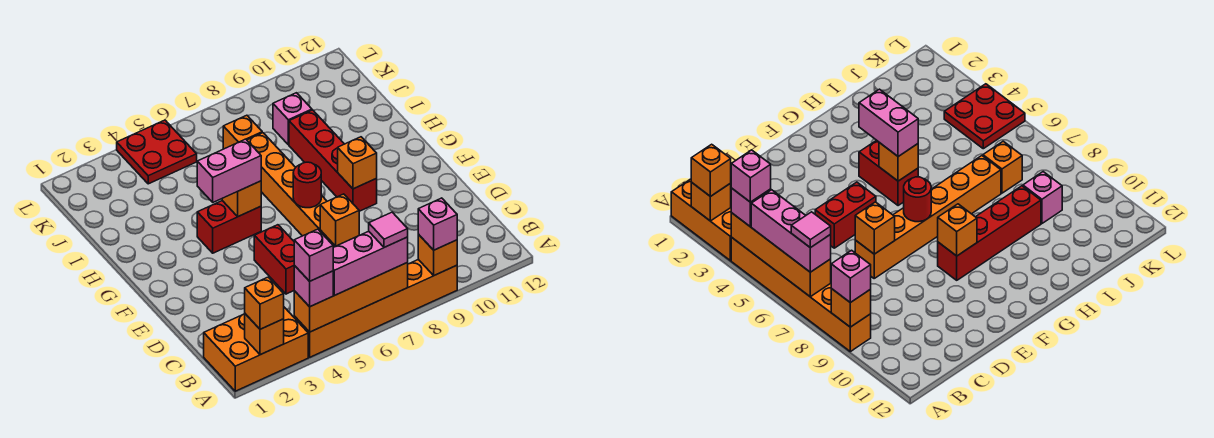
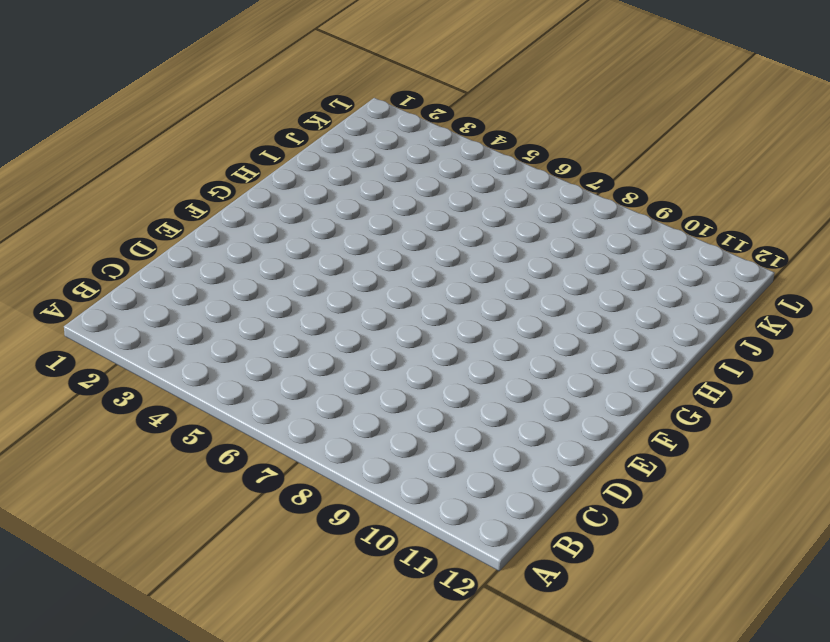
none -> orange brick A1:B3 level 1
none -> orange brick A4:A9 level 1
none -> red brick D5:E5 level 1

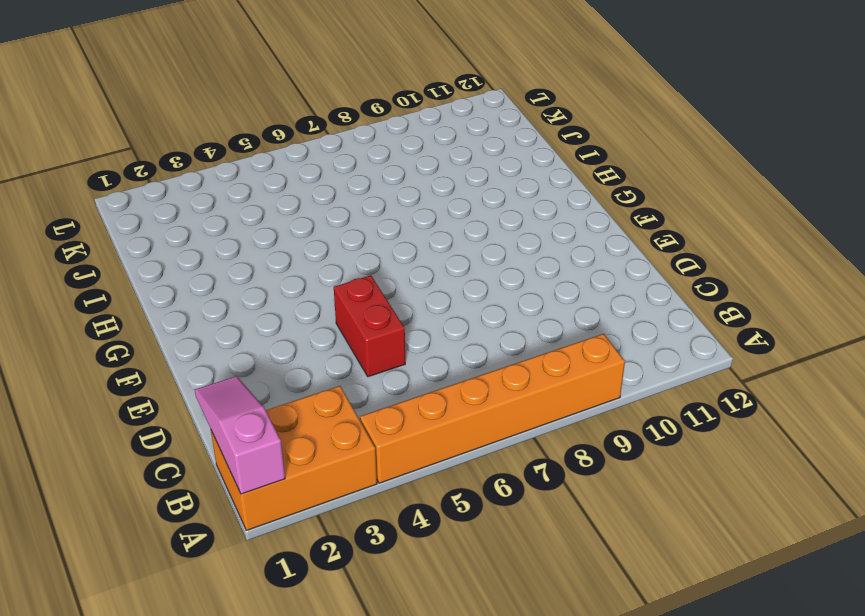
pink slope A1:C1 level 2 top A -> none
none -> orange brick D7:I7 level 1
none -> red brick F9:I9 level 1
none -> red brick G4:G5 level 1

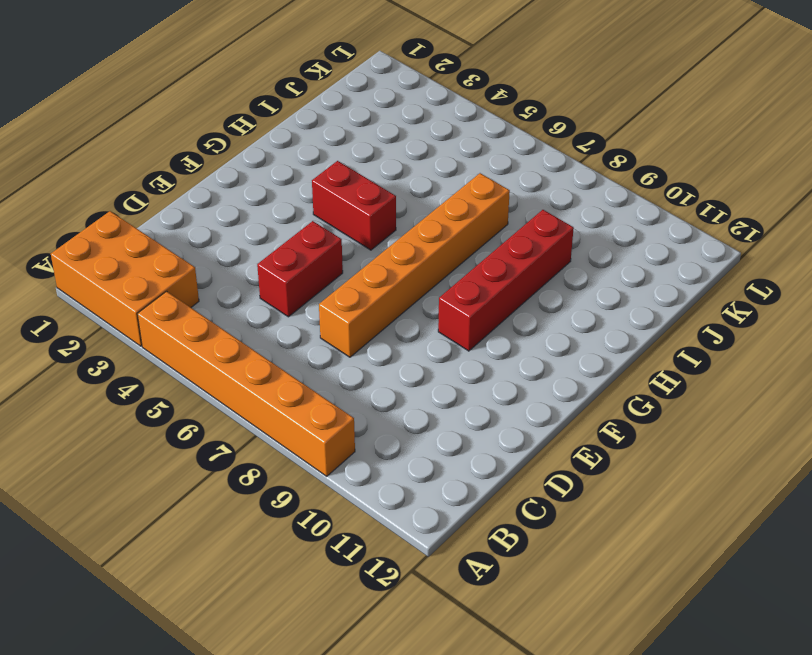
none -> orange brick J7 level 1
none -> pink brick J9 level 1
none -> red plate K4:L5 level 1

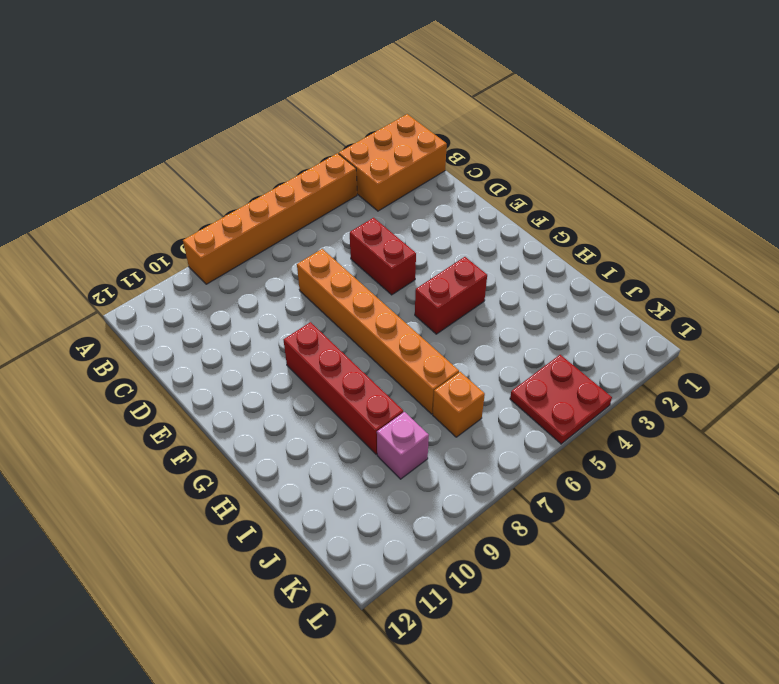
none -> orange brick A2 level 2
none -> orange brick A4:A7 level 2
none -> orange brick A9 level 2

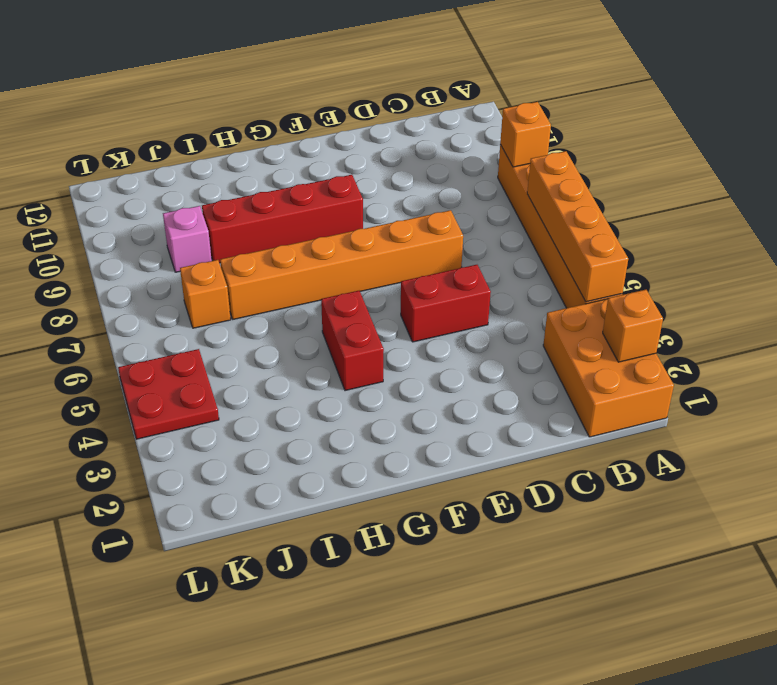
none -> orange brick D7 level 2
none -> red round brick F7 level 2
none -> orange brick F9 level 2

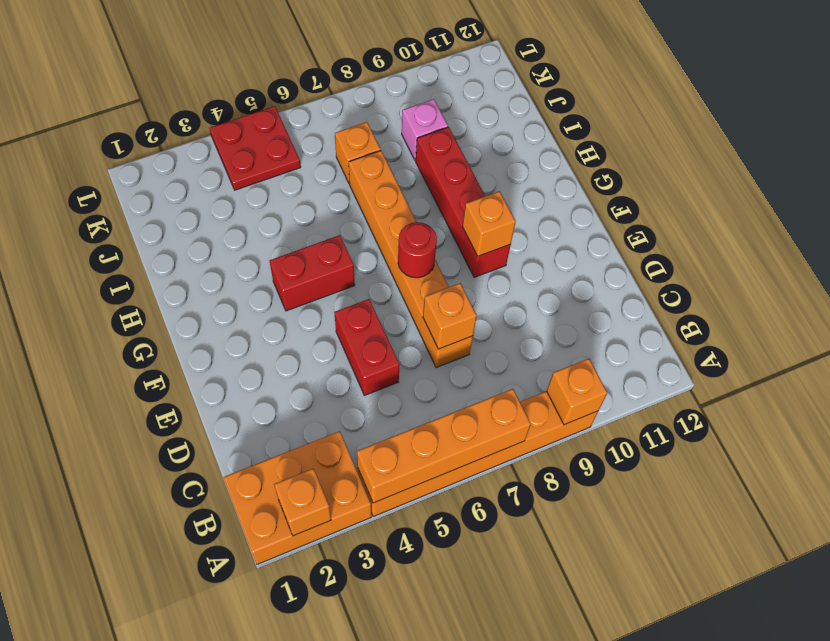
none -> orange brick G5 level 2
none -> orange brick A2 level 3
none -> pink brick A4 level 3

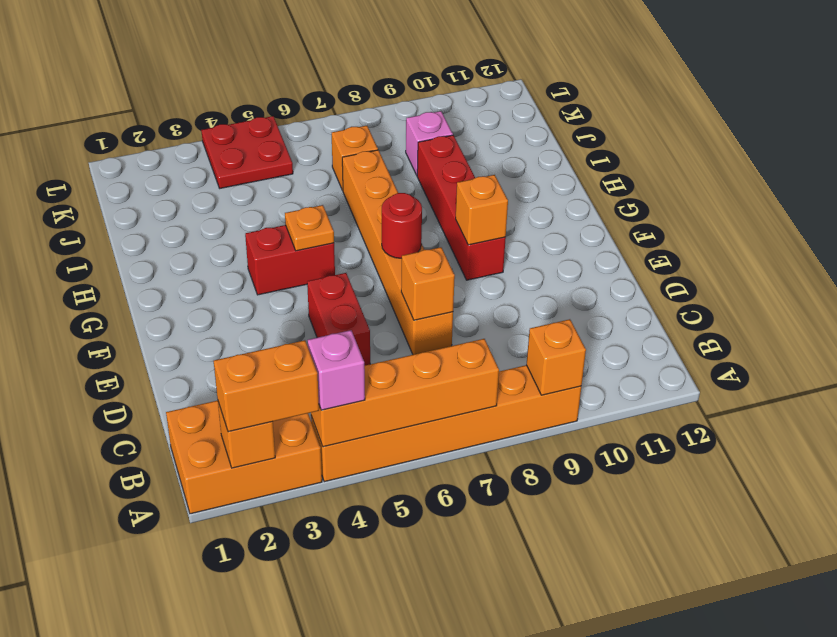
orange brick A2:A3 level 3 -> orange brick A2 level 3
orange plate G5 level 2 -> orange brick G5 level 2
none -> pink brick A5:A7 level 3
none -> pink brick A9 level 3
none -> pink brick G4:G5 level 3

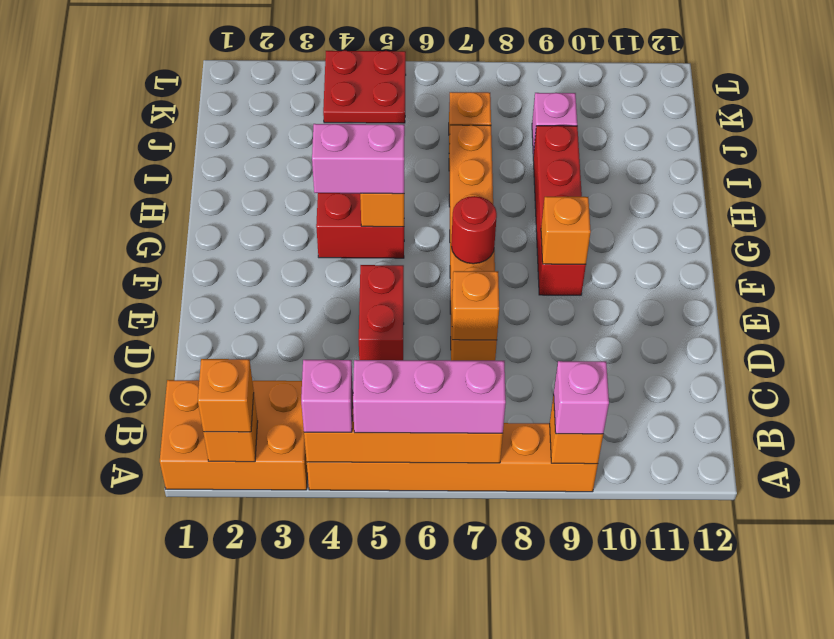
none -> pink brick A4 level 4
none -> pink tile A7 level 4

- - - - - - -

§ Task goal
In the records above, find the line that contains "none -> pink brick A5:A7 level 3" and repeat exactly that line and all lines after it to the end. Do not include pictures.

§ Response
none -> pink brick A5:A7 level 3
none -> pink brick A9 level 3
none -> pink brick G4:G5 level 3

none -> pink brick A4 level 4
none -> pink tile A7 level 4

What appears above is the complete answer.